▶ [WHAT TO WORK ON]: Your answer must be an exact copy of the listing, with the images left out.

○ ○ ○

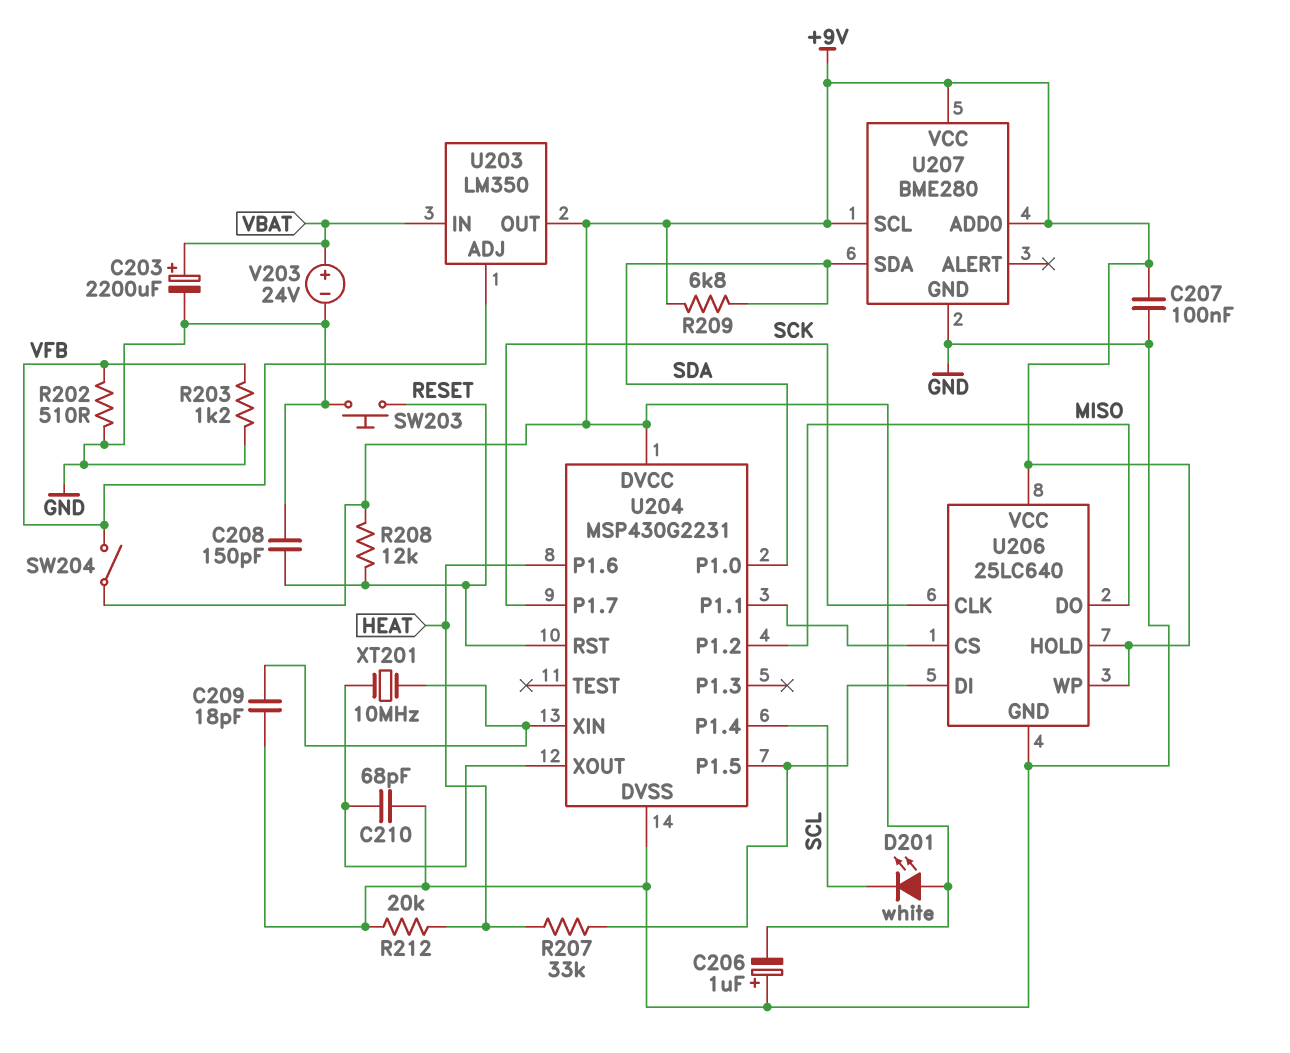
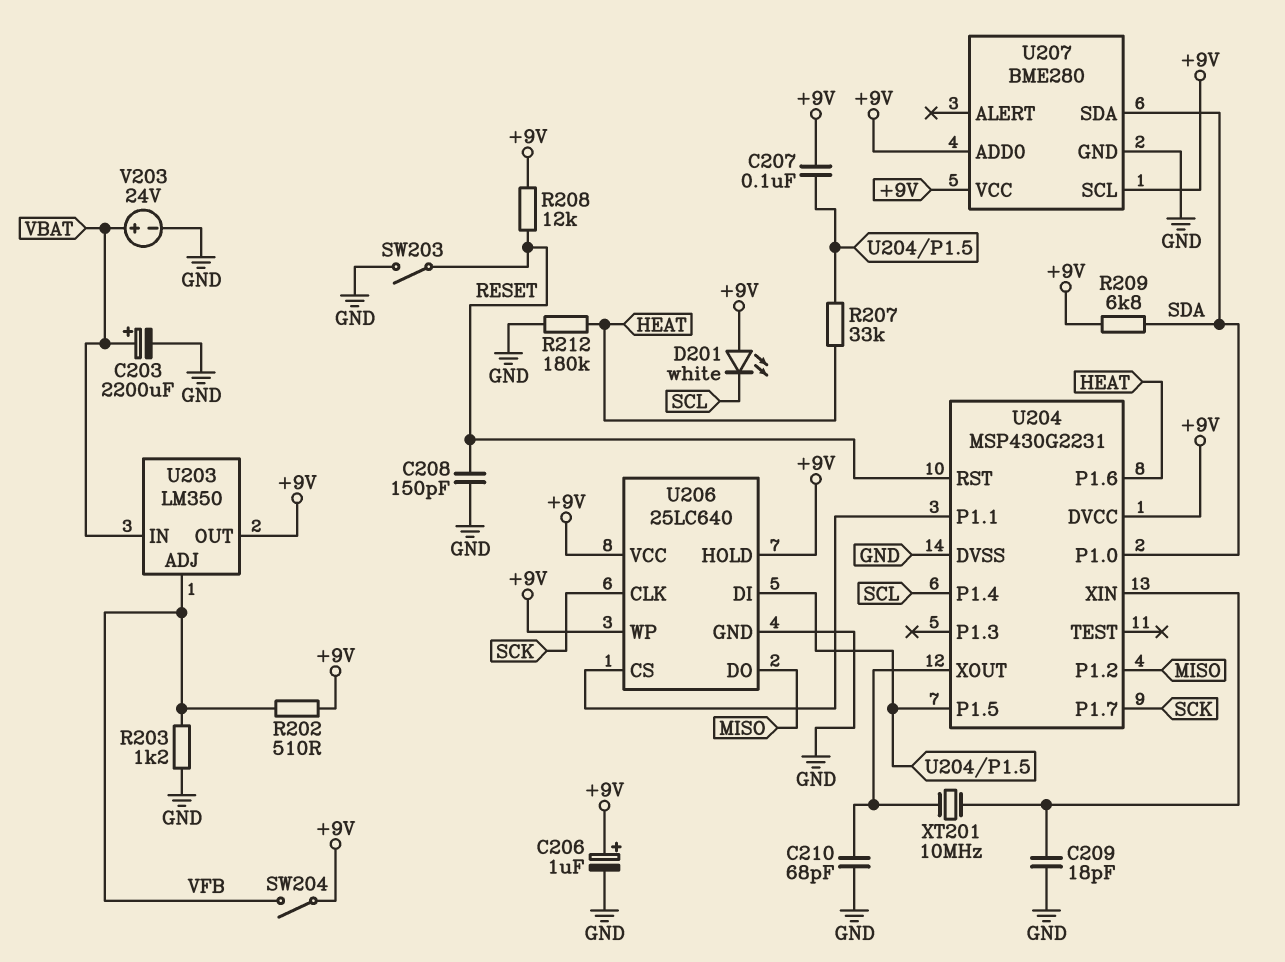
C206: 1uF (plus GND, minus +9V) -> 1uF (plus +9V, minus GND)
C207: 100nF (+9V, GND) -> 100nF (+9V, U204/P1.5)
R202: 510 (GND, VFB) -> 510 (+9V, VFB)
R212: 20k (GND, HEAT) -> 180k (GND, HEAT)
SW203: button (GND, RESET) -> switch (GND, RESET)

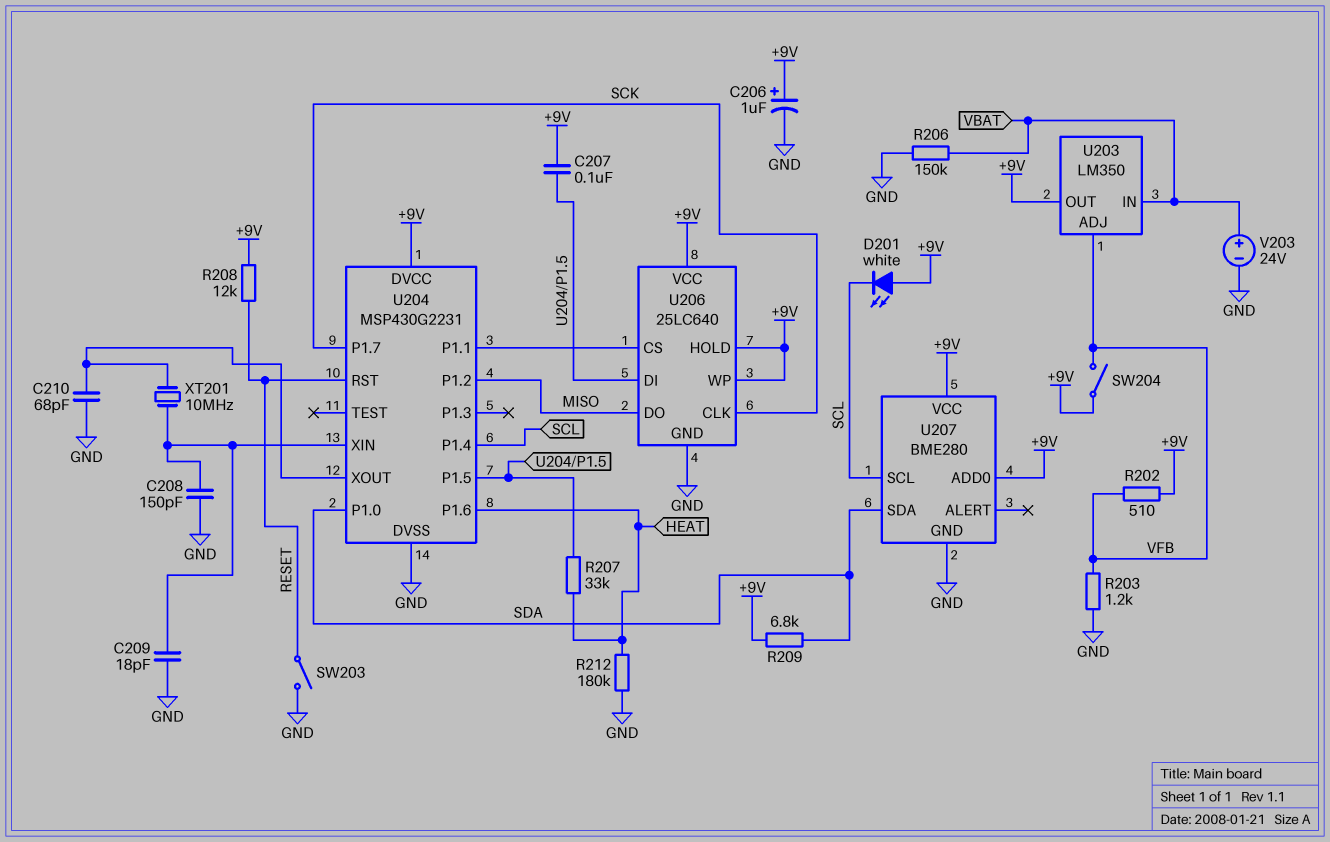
C203: 2200uF (plus VBAT, minus GND) -> none
C208: 150pF (GND, RESET) -> 150pF (GND, U204/XIN)
R206: none -> 150k (GND, VBAT)
U207 pin SCL: +9V -> SCL

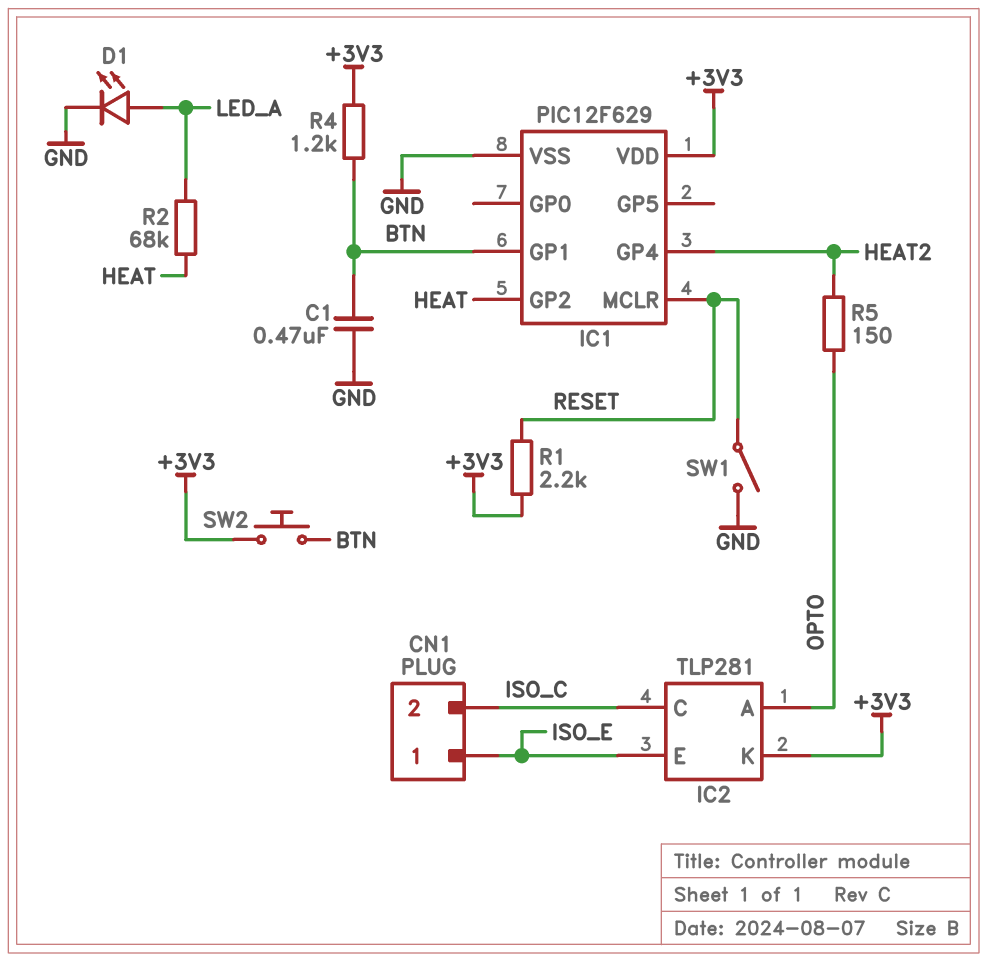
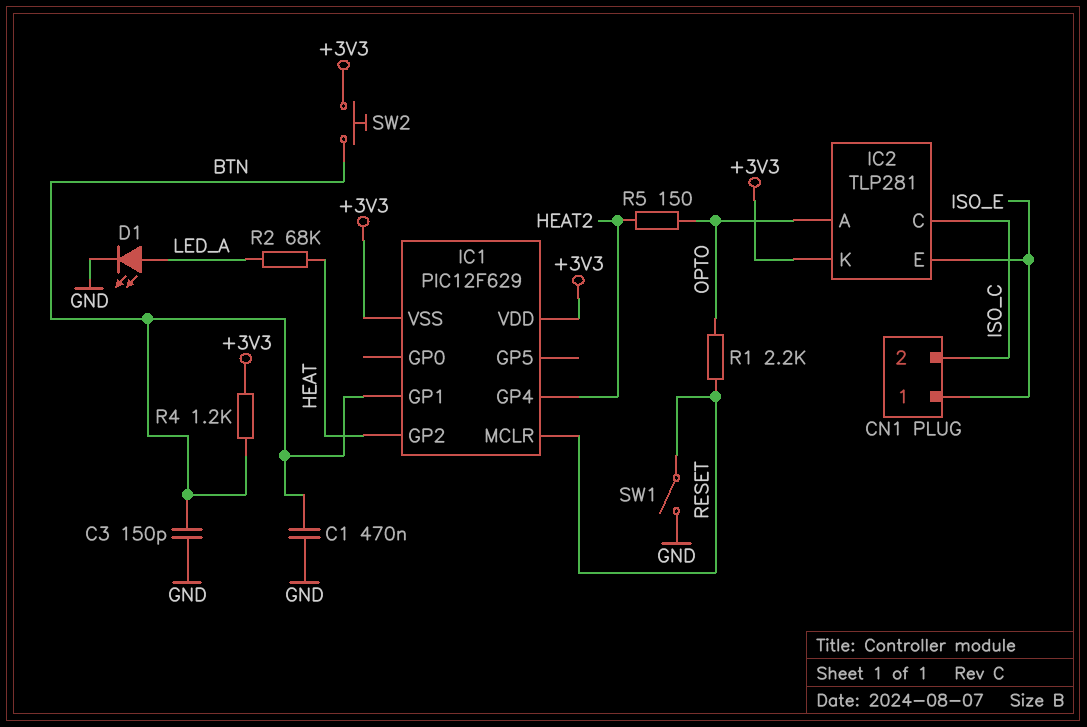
C3: none -> 150pF (BTN, GND)
IC1 pin VSS: GND -> +3V3
R1: 2.2k (+3V3, RESET) -> 2.2k (OPTO, RESET)

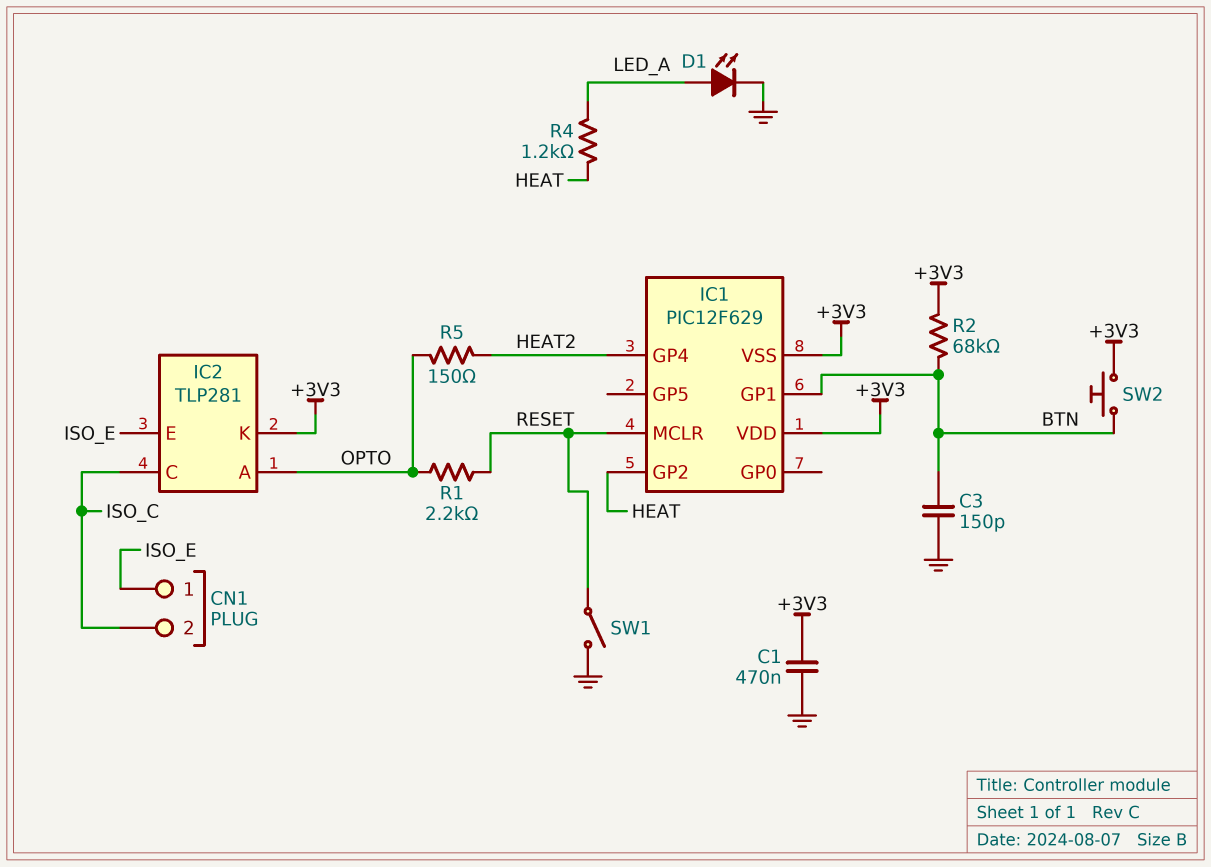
C1: 470nF (BTN, GND) -> 470nF (+3V3, GND)
R2: 68k (HEAT, LED_A) -> 68k (+3V3, BTN)
R4: 1.2k (+3V3, BTN) -> 1.2k (HEAT, LED_A)

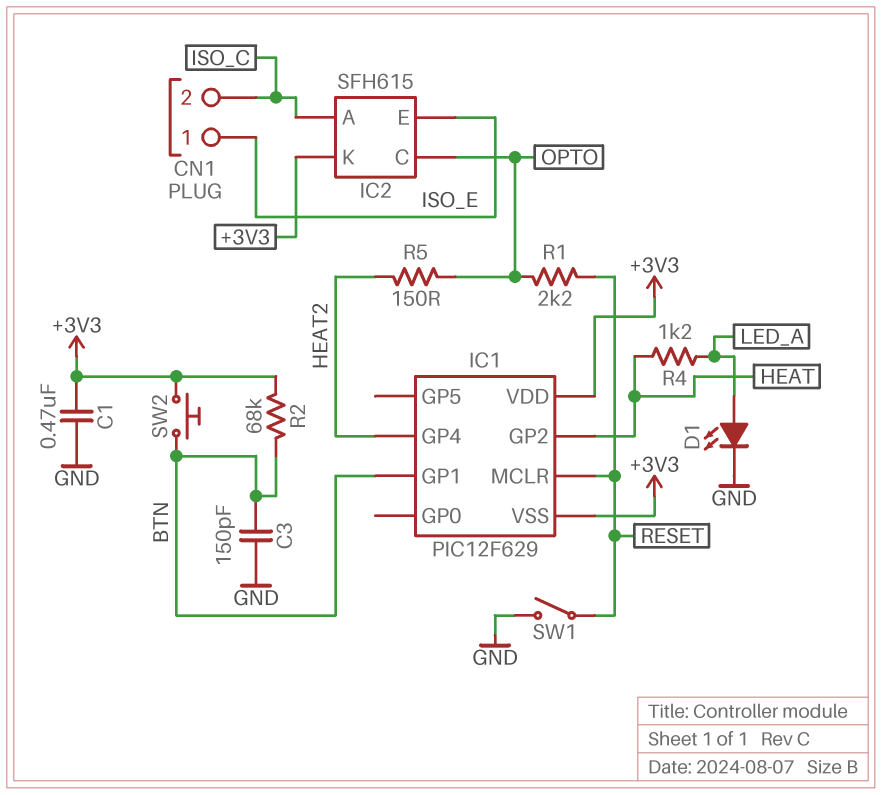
IC2: TLP281 -> SFH615
IC2 pin A: OPTO -> ISO_C
IC2 pin C: ISO_C -> OPTO

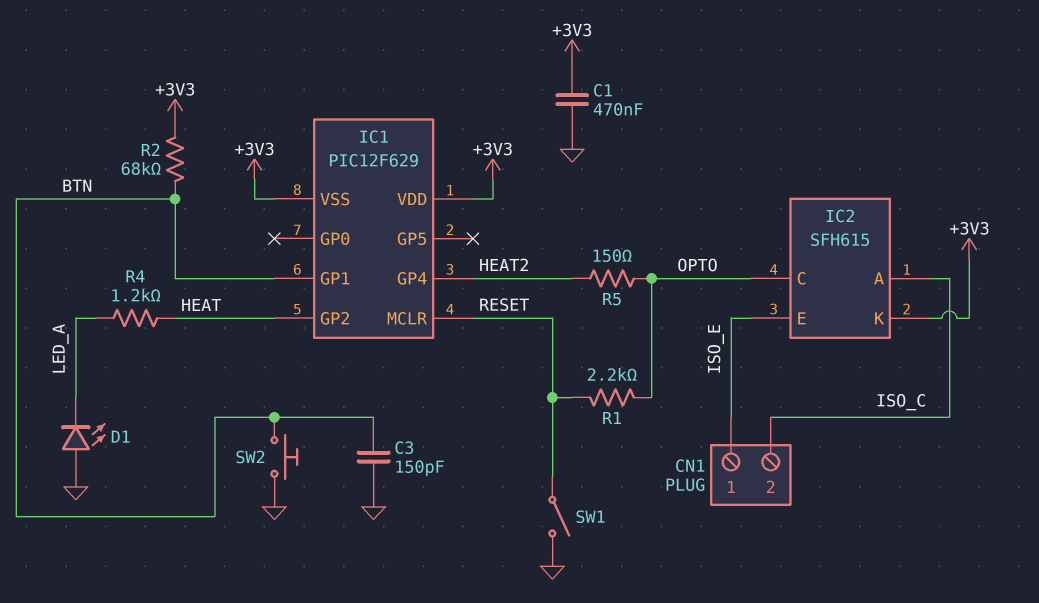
D1: LED (A LED_A, K GND) -> LED (A GND, K LED_A)
SW2: button (+3V3, BTN) -> button (BTN, GND)

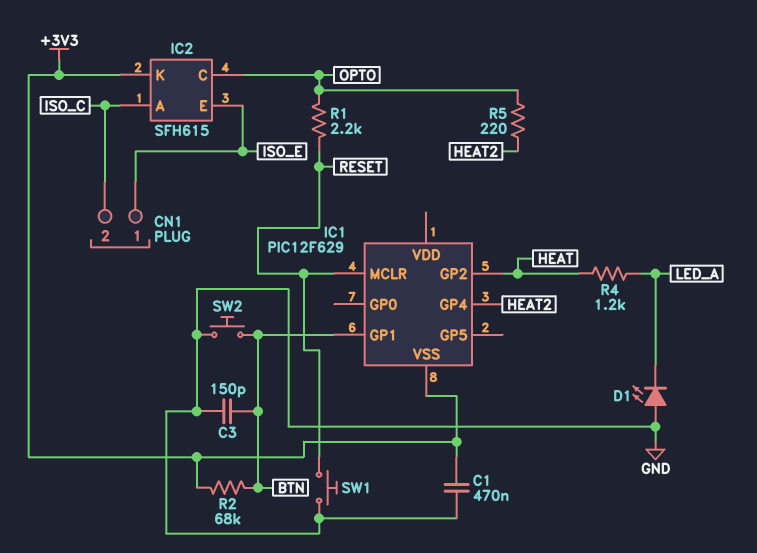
IC1 pin VDD: +3V3 -> none
R5: 150 (HEAT2, OPTO) -> 220 (HEAT2, OPTO)
SW1: switch (GND, RESET) -> button (GND, RESET)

○ ○ ○

▶ [RESPONSE AREA]:
C206: 1uF (plus GND, minus +9V) -> 1uF (plus +9V, minus GND)
C207: 100nF (+9V, GND) -> 100nF (+9V, U204/P1.5)
R202: 510 (GND, VFB) -> 510 (+9V, VFB)
R212: 20k (GND, HEAT) -> 180k (GND, HEAT)
SW203: button (GND, RESET) -> switch (GND, RESET)

C203: 2200uF (plus VBAT, minus GND) -> none
C208: 150pF (GND, RESET) -> 150pF (GND, U204/XIN)
R206: none -> 150k (GND, VBAT)
U207 pin SCL: +9V -> SCL

C3: none -> 150pF (BTN, GND)
IC1 pin VSS: GND -> +3V3
R1: 2.2k (+3V3, RESET) -> 2.2k (OPTO, RESET)

C1: 470nF (BTN, GND) -> 470nF (+3V3, GND)
R2: 68k (HEAT, LED_A) -> 68k (+3V3, BTN)
R4: 1.2k (+3V3, BTN) -> 1.2k (HEAT, LED_A)

IC2: TLP281 -> SFH615
IC2 pin A: OPTO -> ISO_C
IC2 pin C: ISO_C -> OPTO

D1: LED (A LED_A, K GND) -> LED (A GND, K LED_A)
SW2: button (+3V3, BTN) -> button (BTN, GND)

IC1 pin VDD: +3V3 -> none
R5: 150 (HEAT2, OPTO) -> 220 (HEAT2, OPTO)
SW1: switch (GND, RESET) -> button (GND, RESET)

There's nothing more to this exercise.